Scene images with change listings
....................

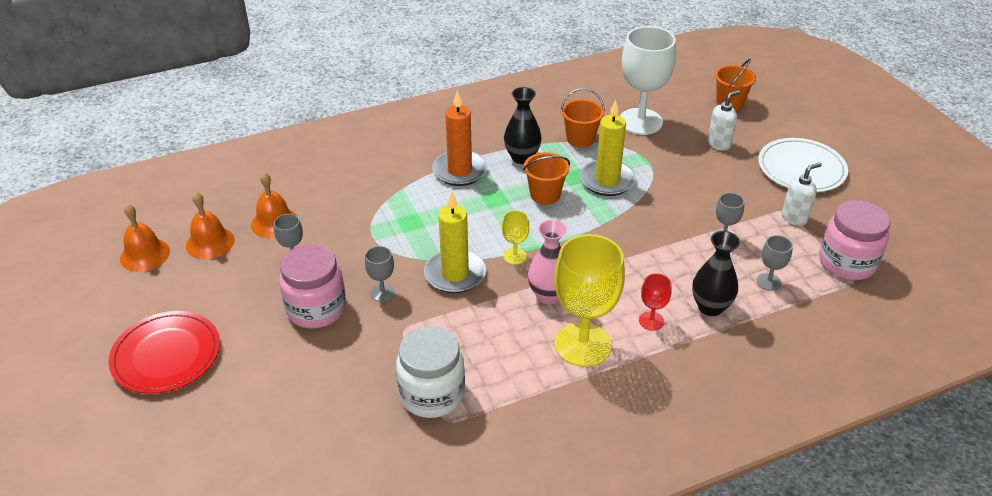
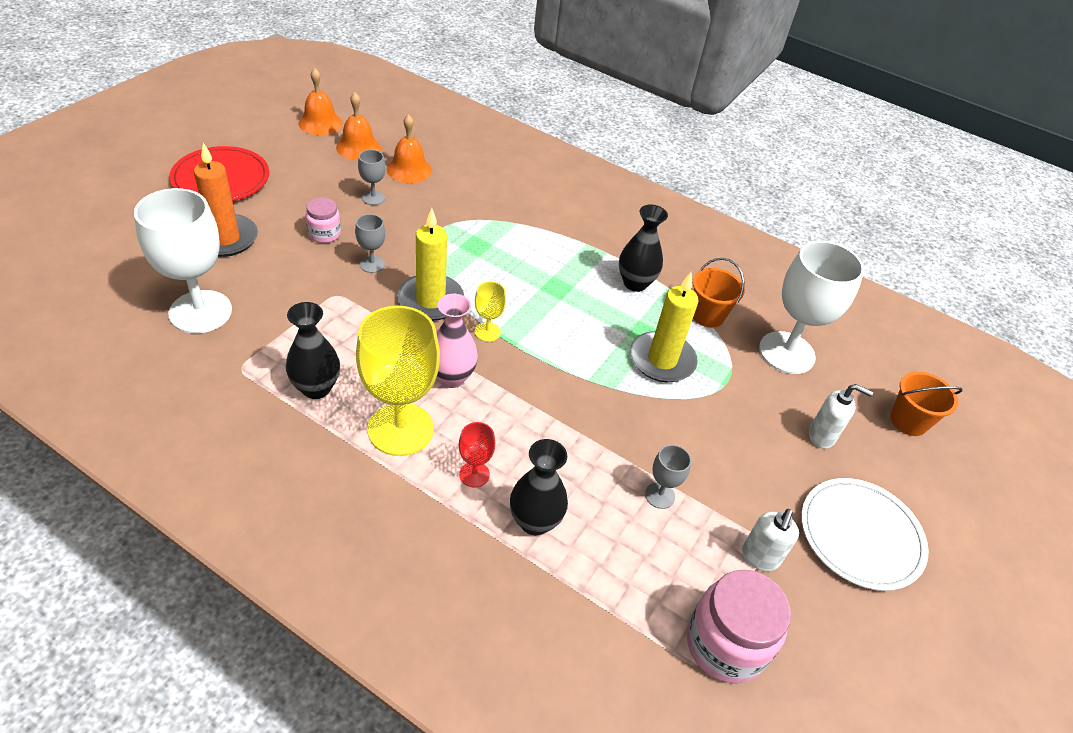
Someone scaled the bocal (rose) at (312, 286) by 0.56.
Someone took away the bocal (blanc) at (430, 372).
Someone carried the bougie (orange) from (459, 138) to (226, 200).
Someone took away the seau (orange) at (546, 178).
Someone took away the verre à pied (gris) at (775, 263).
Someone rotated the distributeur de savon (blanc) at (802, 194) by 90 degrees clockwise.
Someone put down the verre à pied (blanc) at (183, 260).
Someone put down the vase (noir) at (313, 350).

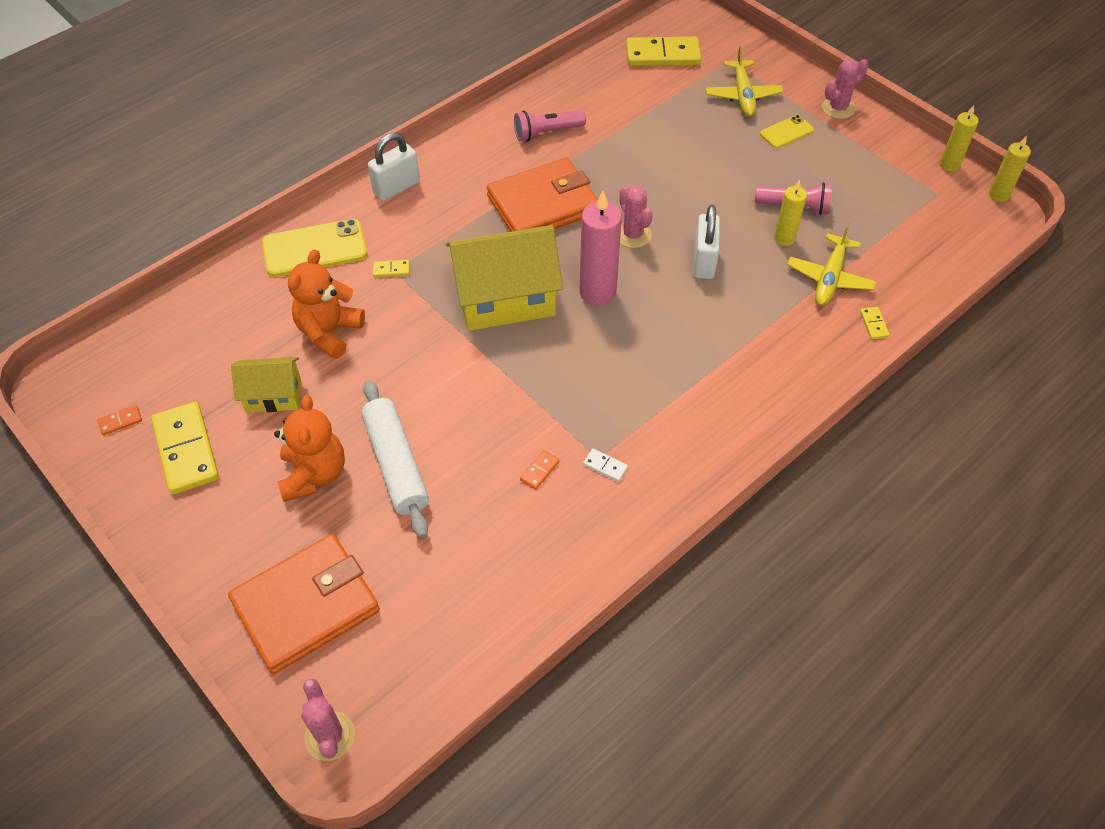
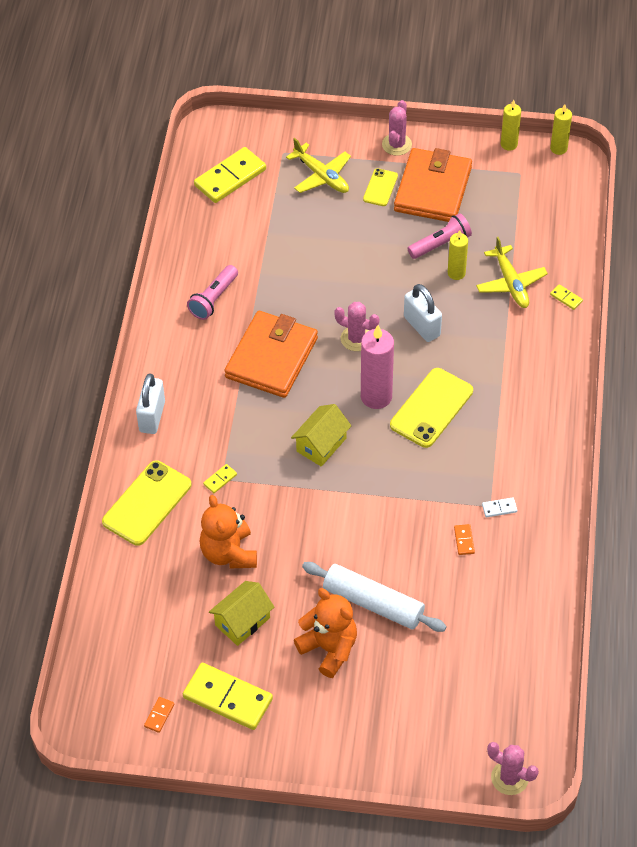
Someone carried the portefeuille (orange) from (304, 604) to (433, 185).
Someone scaled the maison (jaune) at (504, 278) by 0.55.
Someone put down the téléphone (jaune) at (431, 408).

....................

> _Task item_:
Set each line of the records down again exactly as it reads. Omit the pictures.

> _Output for this exercise_:
Someone scaled the bocal (rose) at (312, 286) by 0.56.
Someone took away the bocal (blanc) at (430, 372).
Someone carried the bougie (orange) from (459, 138) to (226, 200).
Someone took away the seau (orange) at (546, 178).
Someone took away the verre à pied (gris) at (775, 263).
Someone rotated the distributeur de savon (blanc) at (802, 194) by 90 degrees clockwise.
Someone put down the verre à pied (blanc) at (183, 260).
Someone put down the vase (noir) at (313, 350).

Someone carried the portefeuille (orange) from (304, 604) to (433, 185).
Someone scaled the maison (jaune) at (504, 278) by 0.55.
Someone put down the téléphone (jaune) at (431, 408).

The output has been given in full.